## What you should do
Please retype every line of the records below exactly, leaving the pictures out of your answer.
** Begin Provided information **
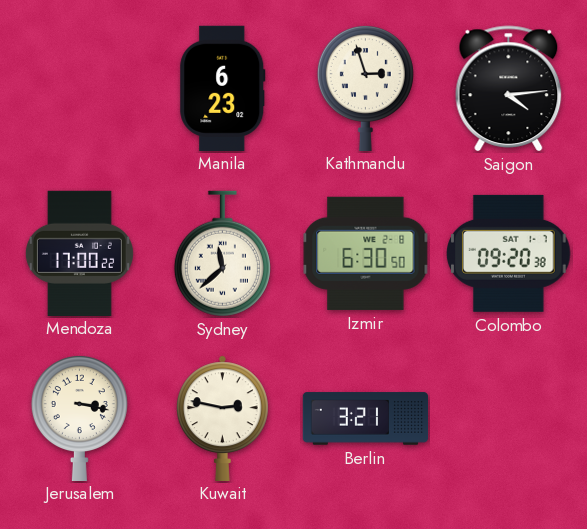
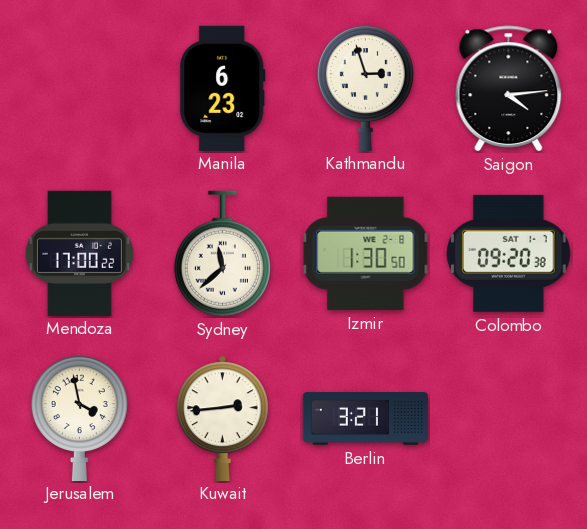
Izmir: 6:30 -> 1:30
Jerusalem: 3:17 -> 3:58
Kuwait: 2:47 -> 2:44
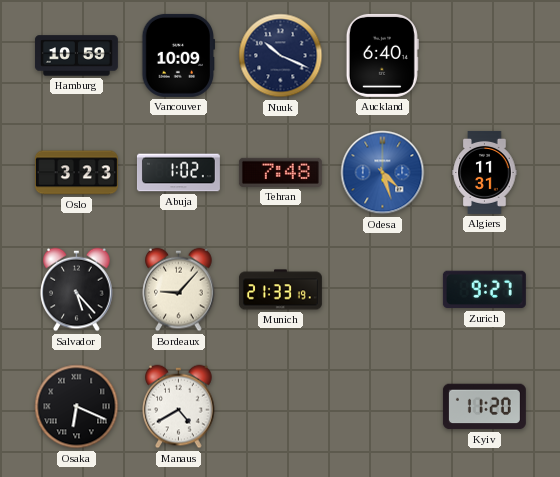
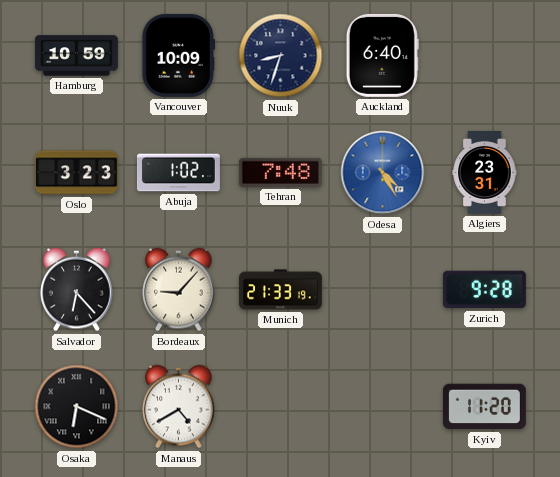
Nuuk: 10:19 -> 8:33
Odesa: 4:27 -> 4:25
Algiers: 11:31 -> 23:31
Salvador: 5:23 -> 6:23
Zurich: 9:27 -> 9:28
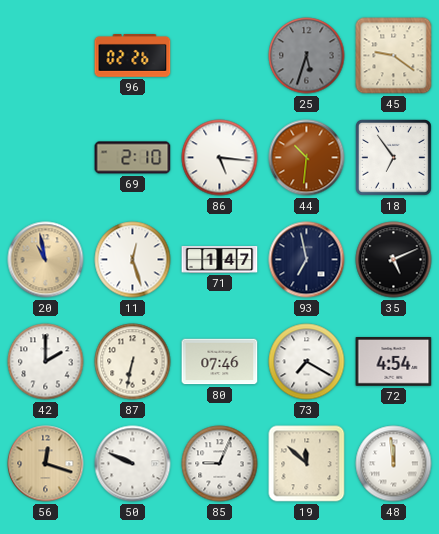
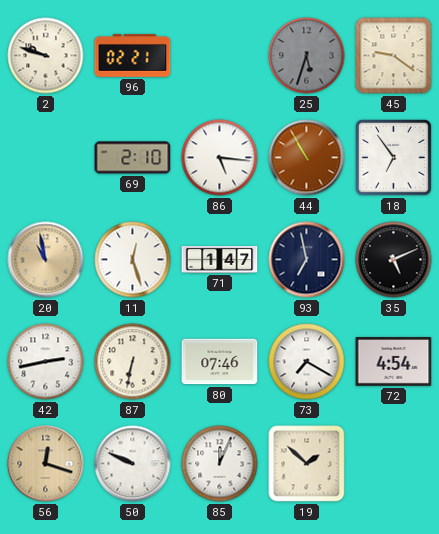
2: none -> 9:48
96: 02:26 -> 02:21
44: 10:31 -> 10:55
42: 2:00 -> 2:43
85: 9:04 -> 12:04
19: 11:52 -> 1:52
48: 11:59 -> none
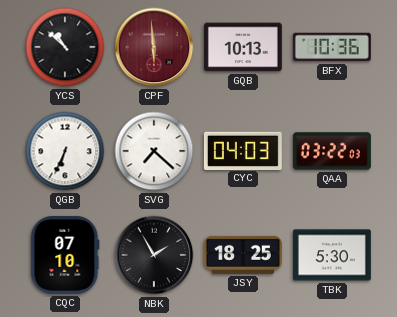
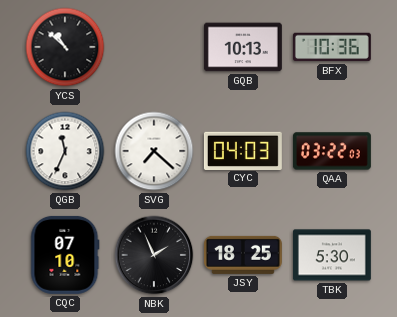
CPF: 5:59 -> none
QGB: 6:34 -> 11:34
NBK: 1:55 -> 1:56
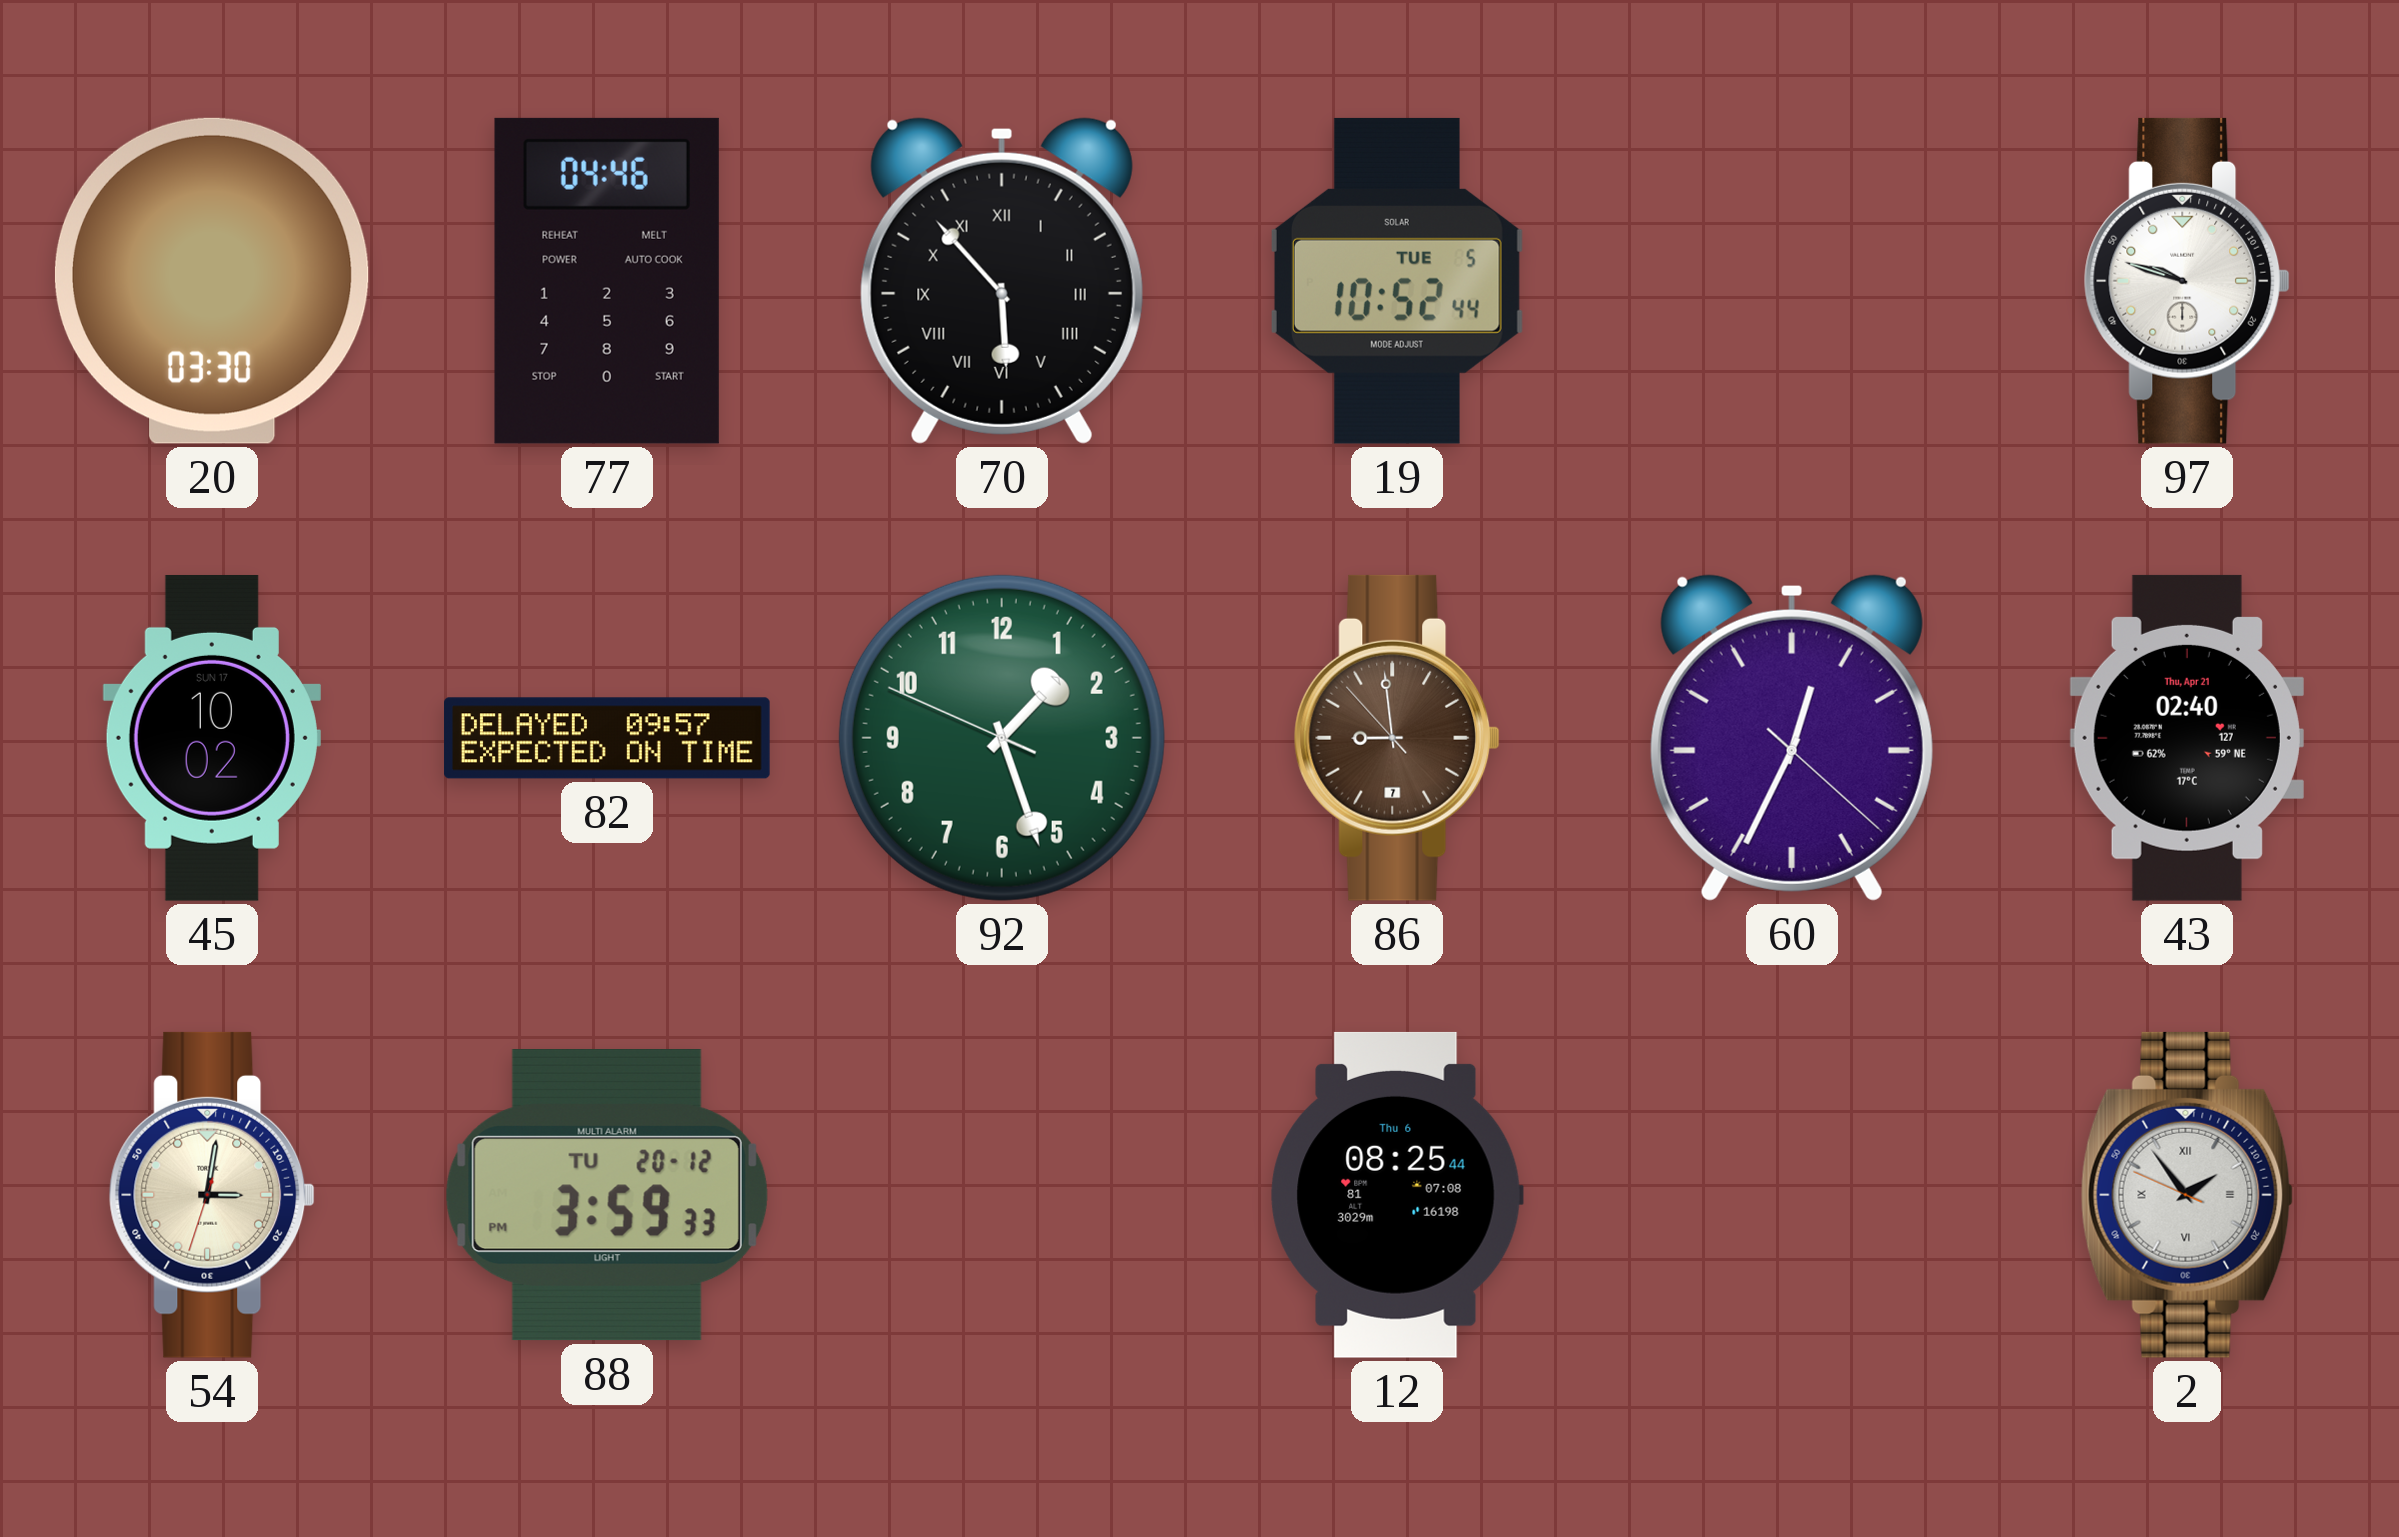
** End Provided information **
## Solution to this problem
Izmir: 6:30 -> 1:30
Jerusalem: 3:17 -> 3:58
Kuwait: 2:47 -> 2:44
Nuuk: 10:19 -> 8:33
Odesa: 4:27 -> 4:25
Algiers: 11:31 -> 23:31
Salvador: 5:23 -> 6:23
Zurich: 9:27 -> 9:28
2: none -> 9:48
96: 02:26 -> 02:21
44: 10:31 -> 10:55
42: 2:00 -> 2:43
85: 9:04 -> 12:04
19: 11:52 -> 1:52
48: 11:59 -> none
CPF: 5:59 -> none
QGB: 6:34 -> 11:34
NBK: 1:55 -> 1:56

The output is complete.